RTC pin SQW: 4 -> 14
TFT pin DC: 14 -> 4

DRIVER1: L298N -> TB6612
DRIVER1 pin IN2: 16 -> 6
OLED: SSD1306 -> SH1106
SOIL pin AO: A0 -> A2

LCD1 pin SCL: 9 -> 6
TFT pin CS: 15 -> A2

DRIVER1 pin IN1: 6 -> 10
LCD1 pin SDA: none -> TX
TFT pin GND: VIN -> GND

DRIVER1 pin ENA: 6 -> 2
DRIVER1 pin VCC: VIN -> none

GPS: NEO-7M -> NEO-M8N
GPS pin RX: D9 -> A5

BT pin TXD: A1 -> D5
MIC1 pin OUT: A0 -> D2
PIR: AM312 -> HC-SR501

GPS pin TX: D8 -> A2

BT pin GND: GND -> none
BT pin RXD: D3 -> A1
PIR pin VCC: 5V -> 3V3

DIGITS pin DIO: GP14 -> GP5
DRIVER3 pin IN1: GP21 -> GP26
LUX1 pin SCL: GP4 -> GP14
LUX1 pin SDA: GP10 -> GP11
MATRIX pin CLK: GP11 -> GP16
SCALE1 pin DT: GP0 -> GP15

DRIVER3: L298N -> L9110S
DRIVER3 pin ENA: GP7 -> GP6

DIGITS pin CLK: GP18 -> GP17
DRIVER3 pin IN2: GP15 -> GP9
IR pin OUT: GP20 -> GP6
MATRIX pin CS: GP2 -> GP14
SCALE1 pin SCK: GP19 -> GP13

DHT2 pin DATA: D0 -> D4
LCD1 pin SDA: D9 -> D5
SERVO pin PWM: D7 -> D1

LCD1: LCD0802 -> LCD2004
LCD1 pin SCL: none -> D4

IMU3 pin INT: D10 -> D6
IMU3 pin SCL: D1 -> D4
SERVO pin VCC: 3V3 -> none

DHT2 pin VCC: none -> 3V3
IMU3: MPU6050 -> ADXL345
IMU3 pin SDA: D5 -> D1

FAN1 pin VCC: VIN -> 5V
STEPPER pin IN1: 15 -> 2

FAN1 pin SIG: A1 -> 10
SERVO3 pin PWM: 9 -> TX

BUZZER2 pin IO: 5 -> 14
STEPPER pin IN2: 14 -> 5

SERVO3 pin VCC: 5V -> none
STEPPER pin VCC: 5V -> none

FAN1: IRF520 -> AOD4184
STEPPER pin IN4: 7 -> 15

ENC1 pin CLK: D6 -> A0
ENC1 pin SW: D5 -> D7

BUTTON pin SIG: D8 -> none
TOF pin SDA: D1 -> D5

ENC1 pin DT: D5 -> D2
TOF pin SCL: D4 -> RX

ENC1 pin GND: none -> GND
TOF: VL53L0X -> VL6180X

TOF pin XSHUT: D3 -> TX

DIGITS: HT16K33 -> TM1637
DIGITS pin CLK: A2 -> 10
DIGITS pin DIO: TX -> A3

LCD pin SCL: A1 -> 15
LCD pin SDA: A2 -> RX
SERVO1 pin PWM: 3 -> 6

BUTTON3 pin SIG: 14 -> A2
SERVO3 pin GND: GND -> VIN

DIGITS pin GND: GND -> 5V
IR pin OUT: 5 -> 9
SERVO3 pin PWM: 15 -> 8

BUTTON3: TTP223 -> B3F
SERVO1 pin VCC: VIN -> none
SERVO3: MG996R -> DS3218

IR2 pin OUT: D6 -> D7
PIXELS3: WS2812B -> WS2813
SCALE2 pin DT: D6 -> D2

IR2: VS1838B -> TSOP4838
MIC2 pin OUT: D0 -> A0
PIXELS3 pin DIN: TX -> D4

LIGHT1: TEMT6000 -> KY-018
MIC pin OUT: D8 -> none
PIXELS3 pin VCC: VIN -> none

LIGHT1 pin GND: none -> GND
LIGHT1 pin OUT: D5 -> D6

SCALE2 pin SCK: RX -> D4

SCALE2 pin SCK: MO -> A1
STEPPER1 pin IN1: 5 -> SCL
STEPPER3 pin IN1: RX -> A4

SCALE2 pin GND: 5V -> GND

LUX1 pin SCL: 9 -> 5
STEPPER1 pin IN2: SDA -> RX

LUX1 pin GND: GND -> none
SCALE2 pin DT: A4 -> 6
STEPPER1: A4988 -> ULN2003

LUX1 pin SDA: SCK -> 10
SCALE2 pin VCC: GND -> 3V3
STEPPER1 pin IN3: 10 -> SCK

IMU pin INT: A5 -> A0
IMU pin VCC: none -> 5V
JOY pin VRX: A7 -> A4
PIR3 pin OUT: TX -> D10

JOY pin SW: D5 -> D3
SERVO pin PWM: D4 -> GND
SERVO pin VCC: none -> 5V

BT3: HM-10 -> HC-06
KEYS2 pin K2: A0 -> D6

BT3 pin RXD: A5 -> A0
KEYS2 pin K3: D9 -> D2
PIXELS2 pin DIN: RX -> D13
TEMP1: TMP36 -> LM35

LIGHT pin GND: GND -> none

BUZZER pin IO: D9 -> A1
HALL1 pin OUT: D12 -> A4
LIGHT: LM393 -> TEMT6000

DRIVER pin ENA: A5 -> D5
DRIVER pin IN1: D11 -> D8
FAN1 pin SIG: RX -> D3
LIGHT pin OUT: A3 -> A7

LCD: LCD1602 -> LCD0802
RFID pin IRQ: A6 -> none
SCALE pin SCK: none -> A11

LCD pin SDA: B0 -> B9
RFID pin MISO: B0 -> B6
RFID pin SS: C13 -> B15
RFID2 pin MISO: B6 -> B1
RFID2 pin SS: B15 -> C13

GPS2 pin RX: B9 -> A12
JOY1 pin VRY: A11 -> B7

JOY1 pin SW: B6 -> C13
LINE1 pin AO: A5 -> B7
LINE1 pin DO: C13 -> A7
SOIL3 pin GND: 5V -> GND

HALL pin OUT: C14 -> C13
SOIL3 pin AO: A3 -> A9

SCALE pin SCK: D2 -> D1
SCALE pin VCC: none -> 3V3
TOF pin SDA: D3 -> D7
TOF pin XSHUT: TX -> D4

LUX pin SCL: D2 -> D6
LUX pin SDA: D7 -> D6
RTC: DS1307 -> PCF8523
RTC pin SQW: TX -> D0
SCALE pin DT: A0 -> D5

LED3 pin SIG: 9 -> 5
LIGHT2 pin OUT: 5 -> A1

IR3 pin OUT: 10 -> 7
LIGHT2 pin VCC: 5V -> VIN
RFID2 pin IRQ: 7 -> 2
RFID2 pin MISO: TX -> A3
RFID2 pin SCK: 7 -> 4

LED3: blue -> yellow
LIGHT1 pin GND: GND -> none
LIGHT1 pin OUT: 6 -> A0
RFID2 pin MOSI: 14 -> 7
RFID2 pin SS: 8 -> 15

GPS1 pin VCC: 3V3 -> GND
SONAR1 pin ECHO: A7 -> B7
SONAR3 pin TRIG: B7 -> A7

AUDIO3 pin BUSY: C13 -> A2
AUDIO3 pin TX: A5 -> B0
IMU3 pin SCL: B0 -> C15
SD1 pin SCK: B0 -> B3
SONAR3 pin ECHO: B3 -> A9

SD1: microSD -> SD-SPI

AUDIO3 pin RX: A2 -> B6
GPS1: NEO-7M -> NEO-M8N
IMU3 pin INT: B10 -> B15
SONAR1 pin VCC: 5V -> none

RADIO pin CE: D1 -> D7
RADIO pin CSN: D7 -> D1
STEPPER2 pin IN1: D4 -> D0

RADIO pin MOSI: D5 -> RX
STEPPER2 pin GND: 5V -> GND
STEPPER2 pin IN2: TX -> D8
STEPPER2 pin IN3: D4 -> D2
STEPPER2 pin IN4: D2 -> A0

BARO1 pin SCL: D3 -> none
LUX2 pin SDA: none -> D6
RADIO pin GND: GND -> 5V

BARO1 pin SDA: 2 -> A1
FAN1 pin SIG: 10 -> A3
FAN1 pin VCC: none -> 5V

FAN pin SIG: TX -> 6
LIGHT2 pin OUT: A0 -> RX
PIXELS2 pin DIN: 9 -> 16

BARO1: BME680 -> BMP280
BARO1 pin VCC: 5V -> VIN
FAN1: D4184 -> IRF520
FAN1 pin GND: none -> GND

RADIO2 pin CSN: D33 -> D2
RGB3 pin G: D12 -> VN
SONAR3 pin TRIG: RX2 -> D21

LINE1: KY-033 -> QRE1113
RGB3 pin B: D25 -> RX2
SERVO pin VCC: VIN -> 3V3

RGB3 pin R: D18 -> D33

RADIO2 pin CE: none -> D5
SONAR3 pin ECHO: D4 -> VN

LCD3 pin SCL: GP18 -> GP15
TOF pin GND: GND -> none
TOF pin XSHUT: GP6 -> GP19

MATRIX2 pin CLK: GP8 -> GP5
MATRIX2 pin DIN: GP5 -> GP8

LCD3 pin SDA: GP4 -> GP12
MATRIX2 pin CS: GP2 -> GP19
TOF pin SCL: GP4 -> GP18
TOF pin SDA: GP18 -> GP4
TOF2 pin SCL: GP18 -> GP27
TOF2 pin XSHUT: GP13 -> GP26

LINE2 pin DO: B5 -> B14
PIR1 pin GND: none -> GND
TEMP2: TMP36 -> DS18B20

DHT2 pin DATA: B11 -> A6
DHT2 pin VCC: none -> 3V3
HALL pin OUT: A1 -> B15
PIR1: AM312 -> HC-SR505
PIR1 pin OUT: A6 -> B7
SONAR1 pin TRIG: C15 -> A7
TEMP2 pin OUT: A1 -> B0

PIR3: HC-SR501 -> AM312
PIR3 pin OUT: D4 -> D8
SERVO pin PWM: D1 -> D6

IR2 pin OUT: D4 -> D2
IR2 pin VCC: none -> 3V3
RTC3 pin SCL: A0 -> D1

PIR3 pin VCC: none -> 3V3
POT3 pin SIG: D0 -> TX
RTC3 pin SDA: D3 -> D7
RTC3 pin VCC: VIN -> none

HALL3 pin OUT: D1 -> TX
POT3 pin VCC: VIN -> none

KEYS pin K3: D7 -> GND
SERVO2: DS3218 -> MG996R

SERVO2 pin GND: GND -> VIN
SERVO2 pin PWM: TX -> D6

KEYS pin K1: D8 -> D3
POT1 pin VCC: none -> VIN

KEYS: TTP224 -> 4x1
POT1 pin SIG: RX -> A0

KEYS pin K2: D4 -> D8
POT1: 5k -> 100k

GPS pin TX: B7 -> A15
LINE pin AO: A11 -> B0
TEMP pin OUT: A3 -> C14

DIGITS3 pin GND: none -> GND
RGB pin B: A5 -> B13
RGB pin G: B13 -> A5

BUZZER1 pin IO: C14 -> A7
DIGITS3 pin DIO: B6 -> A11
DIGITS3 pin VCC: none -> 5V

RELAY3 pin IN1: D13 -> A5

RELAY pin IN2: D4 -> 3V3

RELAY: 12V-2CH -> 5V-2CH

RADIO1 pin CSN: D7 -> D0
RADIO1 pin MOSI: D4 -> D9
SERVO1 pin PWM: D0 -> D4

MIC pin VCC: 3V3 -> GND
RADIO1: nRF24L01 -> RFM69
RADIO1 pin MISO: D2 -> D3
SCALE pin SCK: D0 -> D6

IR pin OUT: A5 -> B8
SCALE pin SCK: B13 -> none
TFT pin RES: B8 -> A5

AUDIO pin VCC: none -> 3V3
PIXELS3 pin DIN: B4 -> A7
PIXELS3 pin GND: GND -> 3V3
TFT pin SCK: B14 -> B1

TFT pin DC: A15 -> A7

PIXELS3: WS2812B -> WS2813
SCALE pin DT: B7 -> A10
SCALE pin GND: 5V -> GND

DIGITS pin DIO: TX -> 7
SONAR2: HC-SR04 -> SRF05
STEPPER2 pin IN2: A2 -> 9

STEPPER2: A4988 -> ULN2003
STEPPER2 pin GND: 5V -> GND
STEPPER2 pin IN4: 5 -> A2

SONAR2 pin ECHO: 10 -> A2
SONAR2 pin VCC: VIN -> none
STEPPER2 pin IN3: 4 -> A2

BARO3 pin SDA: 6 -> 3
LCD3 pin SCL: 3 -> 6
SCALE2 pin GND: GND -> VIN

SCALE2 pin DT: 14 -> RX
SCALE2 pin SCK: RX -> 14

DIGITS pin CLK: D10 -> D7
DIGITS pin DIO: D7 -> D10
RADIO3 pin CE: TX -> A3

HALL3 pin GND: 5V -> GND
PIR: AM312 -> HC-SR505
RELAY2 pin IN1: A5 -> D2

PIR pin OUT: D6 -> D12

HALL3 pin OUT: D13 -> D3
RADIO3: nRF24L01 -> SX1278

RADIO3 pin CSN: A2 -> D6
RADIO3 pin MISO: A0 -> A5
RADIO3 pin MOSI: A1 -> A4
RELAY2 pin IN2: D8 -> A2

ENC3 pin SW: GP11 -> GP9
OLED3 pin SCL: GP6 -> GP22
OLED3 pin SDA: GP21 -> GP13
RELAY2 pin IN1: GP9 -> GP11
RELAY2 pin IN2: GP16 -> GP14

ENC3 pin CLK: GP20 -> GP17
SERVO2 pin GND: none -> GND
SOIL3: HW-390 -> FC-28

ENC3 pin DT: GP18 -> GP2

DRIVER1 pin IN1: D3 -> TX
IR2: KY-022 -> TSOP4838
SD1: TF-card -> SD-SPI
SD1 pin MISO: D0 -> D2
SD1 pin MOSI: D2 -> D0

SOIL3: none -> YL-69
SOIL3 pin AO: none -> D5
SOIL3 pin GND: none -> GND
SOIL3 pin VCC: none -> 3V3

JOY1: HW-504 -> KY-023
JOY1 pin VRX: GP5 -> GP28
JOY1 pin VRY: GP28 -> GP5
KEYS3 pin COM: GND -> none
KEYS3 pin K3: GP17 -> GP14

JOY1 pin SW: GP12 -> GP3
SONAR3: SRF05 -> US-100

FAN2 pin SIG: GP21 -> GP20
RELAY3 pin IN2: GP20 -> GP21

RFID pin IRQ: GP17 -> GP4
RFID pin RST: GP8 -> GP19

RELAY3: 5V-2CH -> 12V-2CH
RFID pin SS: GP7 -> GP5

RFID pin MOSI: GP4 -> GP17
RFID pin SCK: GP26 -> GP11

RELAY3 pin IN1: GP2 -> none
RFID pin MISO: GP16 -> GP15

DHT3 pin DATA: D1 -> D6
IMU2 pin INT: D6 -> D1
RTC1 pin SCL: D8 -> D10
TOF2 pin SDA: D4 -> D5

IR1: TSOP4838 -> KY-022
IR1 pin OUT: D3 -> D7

§ Directions for this task
All that is wanted is the set of lines from the one with "RFID pin SCK: GP26 -> GP11" through the last line of the entries, both included, output exactly.

§ Answer space
RFID pin SCK: GP26 -> GP11

RELAY3 pin IN1: GP2 -> none
RFID pin MISO: GP16 -> GP15

DHT3 pin DATA: D1 -> D6
IMU2 pin INT: D6 -> D1
RTC1 pin SCL: D8 -> D10
TOF2 pin SDA: D4 -> D5

IR1: TSOP4838 -> KY-022
IR1 pin OUT: D3 -> D7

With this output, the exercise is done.